> [Task directions] Please give back only the lines below from the one containing "D5: diode 1N914" to the one containing "L2: 6.8uH (0V, LINE) -> 6.8uH (0V, VO)", each repeated word for word, both ends included.

> [Dataset records]
= Beginning of Section =

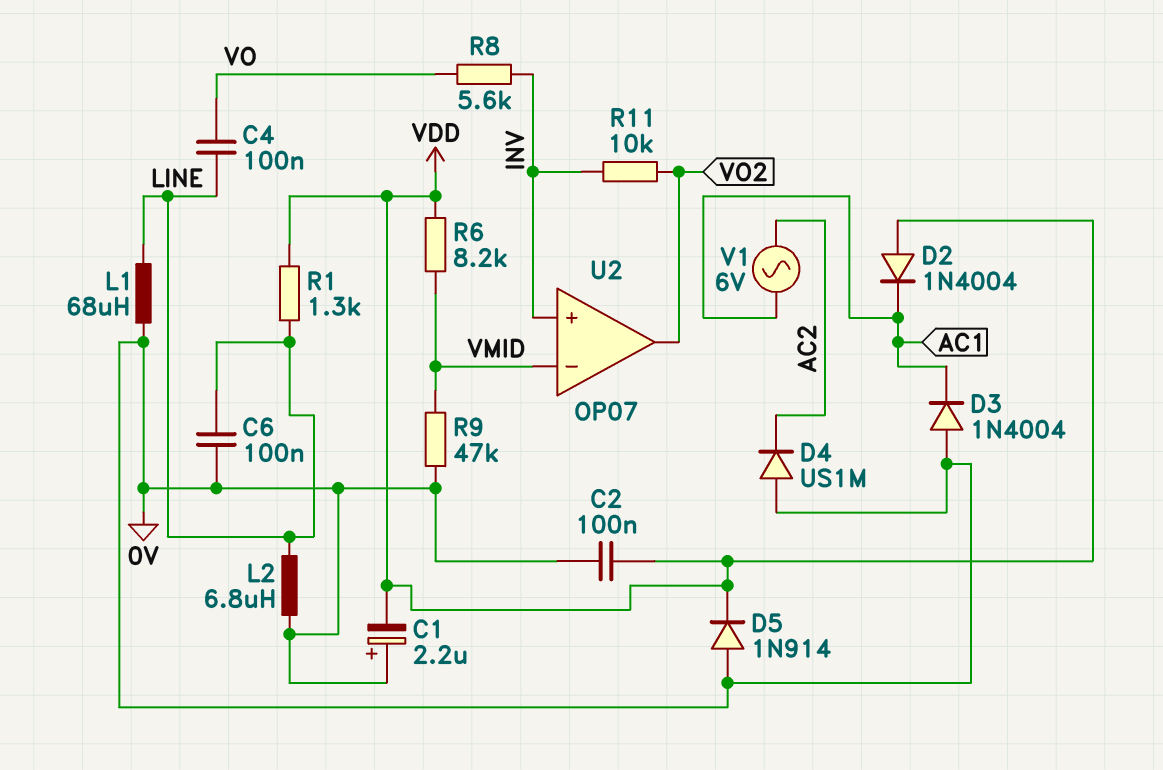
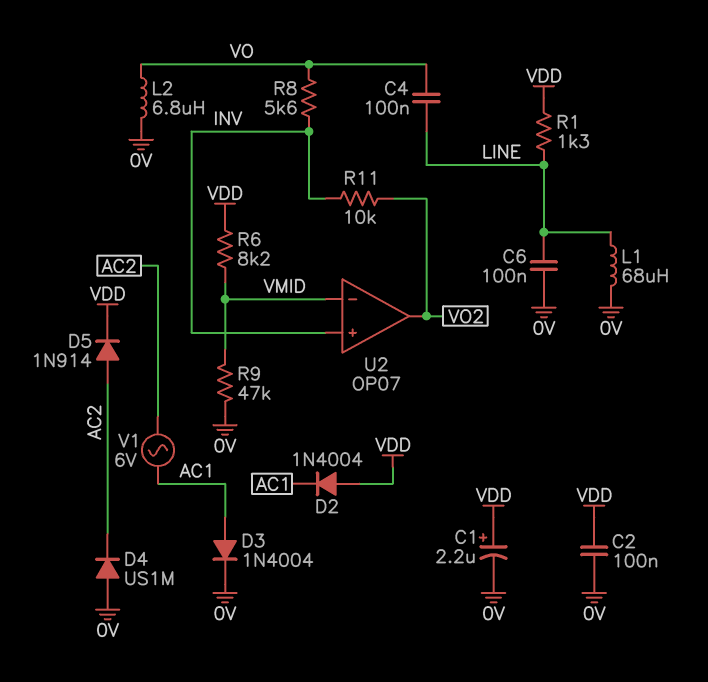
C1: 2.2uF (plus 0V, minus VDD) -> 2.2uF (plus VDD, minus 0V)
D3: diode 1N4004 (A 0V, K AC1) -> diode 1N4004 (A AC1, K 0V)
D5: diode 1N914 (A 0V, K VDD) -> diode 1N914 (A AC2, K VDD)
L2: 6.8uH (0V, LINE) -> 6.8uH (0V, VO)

= End of Section =
= Beginning of Section =

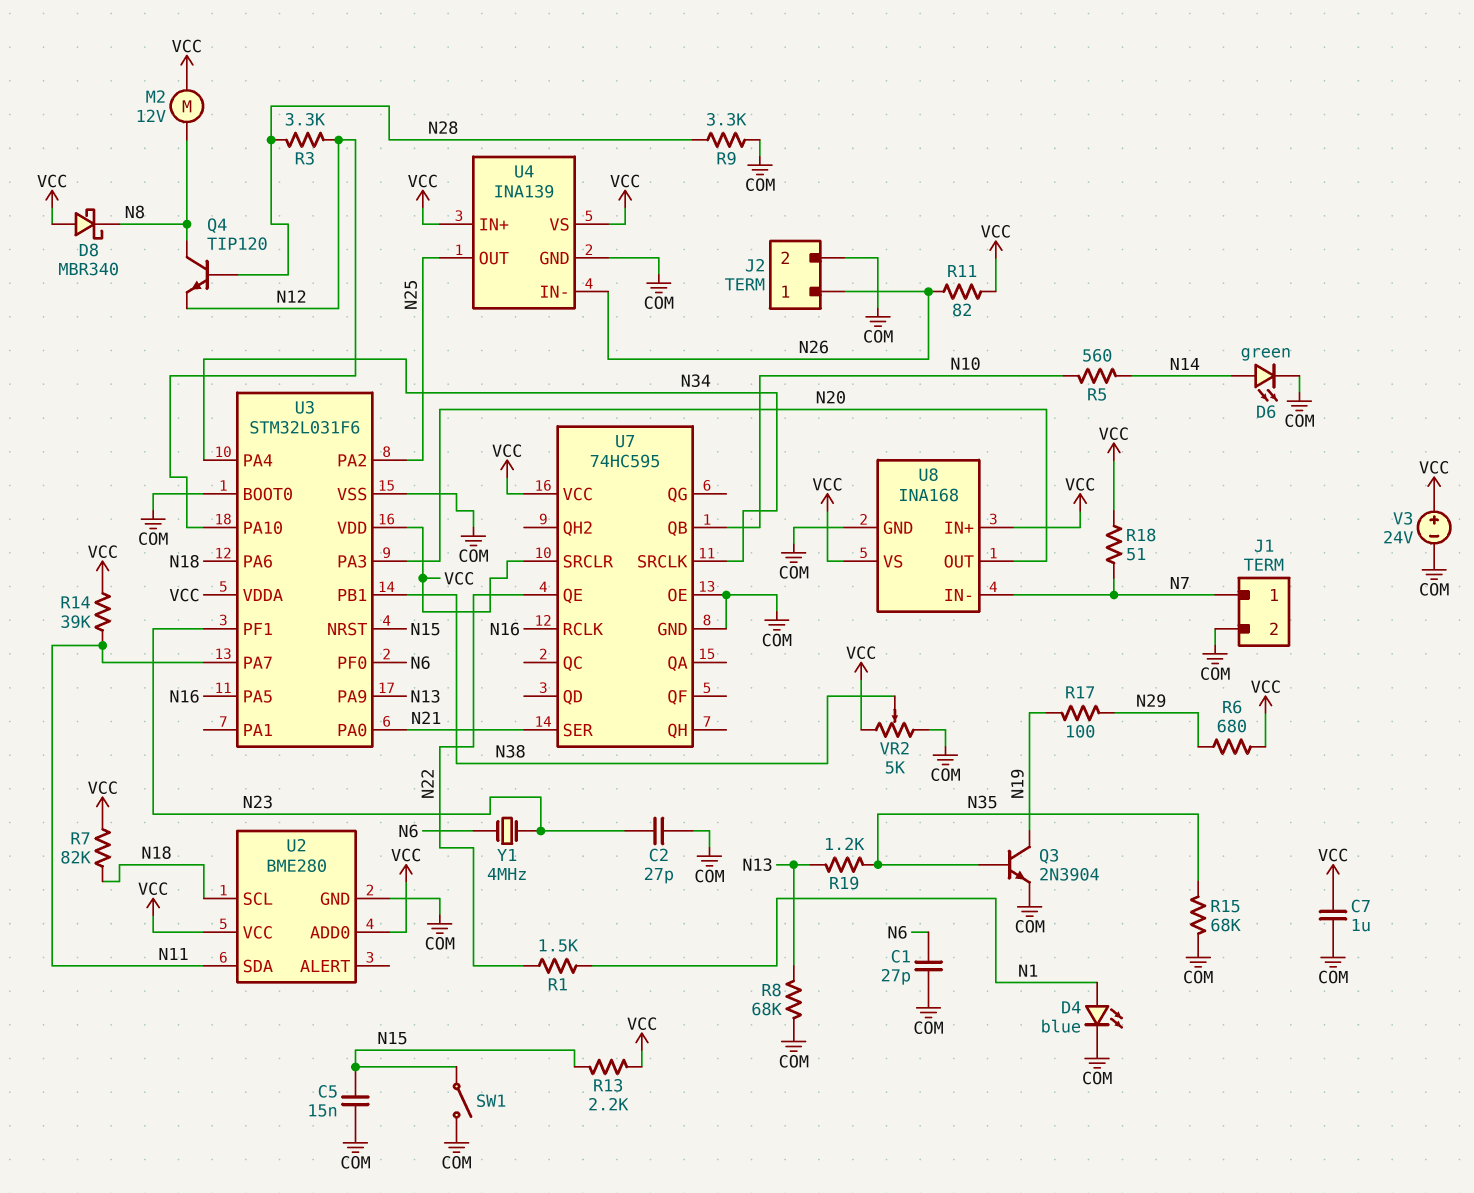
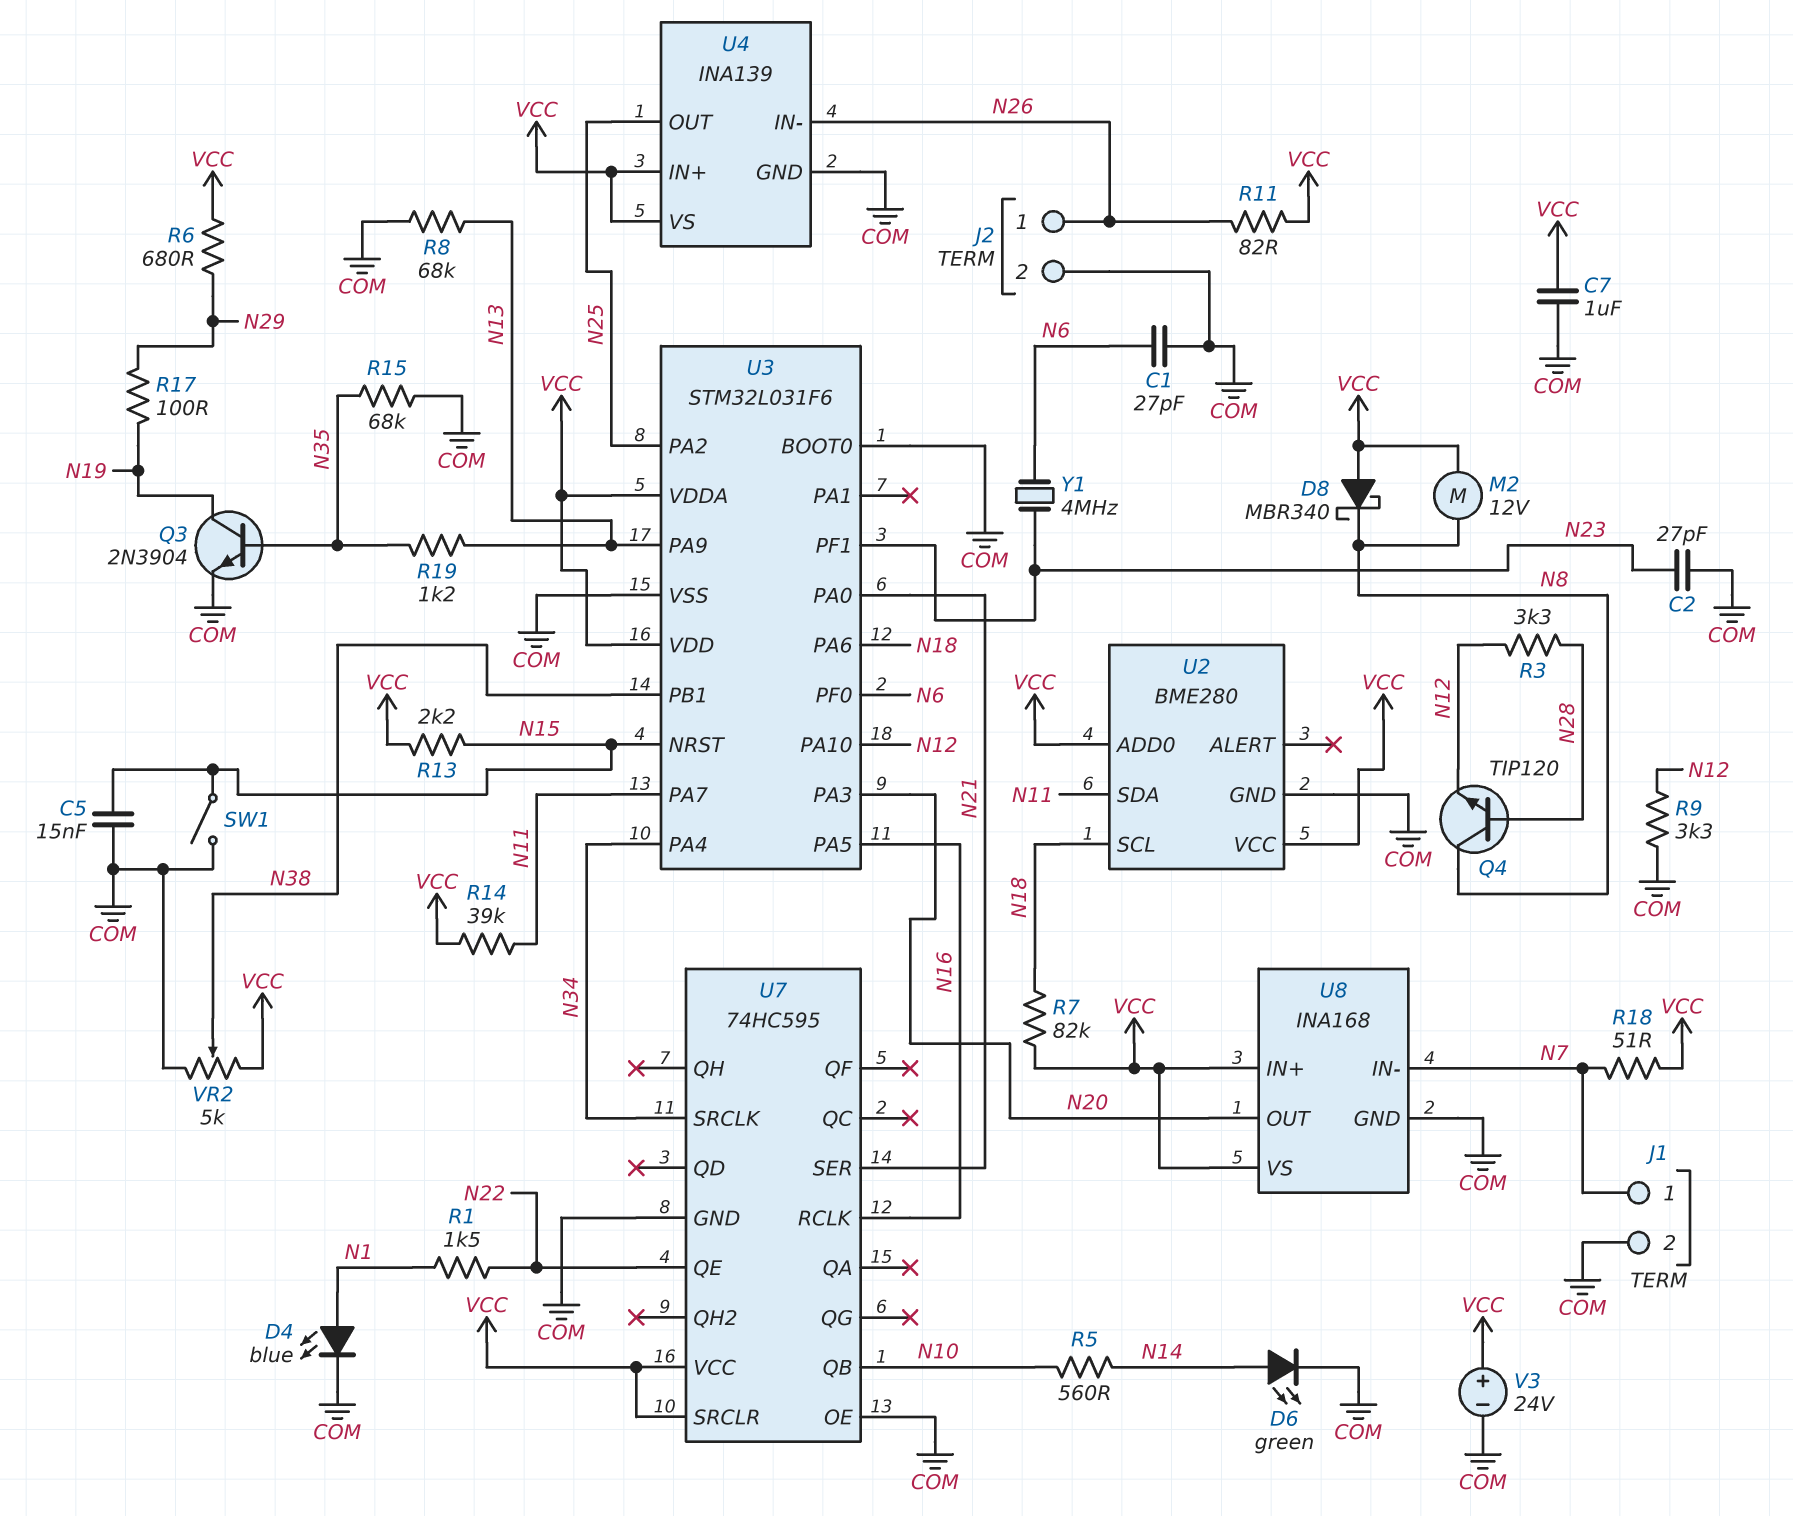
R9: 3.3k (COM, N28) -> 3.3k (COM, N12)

= End of Section =

> [Solution]
D5: diode 1N914 (A 0V, K VDD) -> diode 1N914 (A AC2, K VDD)
L2: 6.8uH (0V, LINE) -> 6.8uH (0V, VO)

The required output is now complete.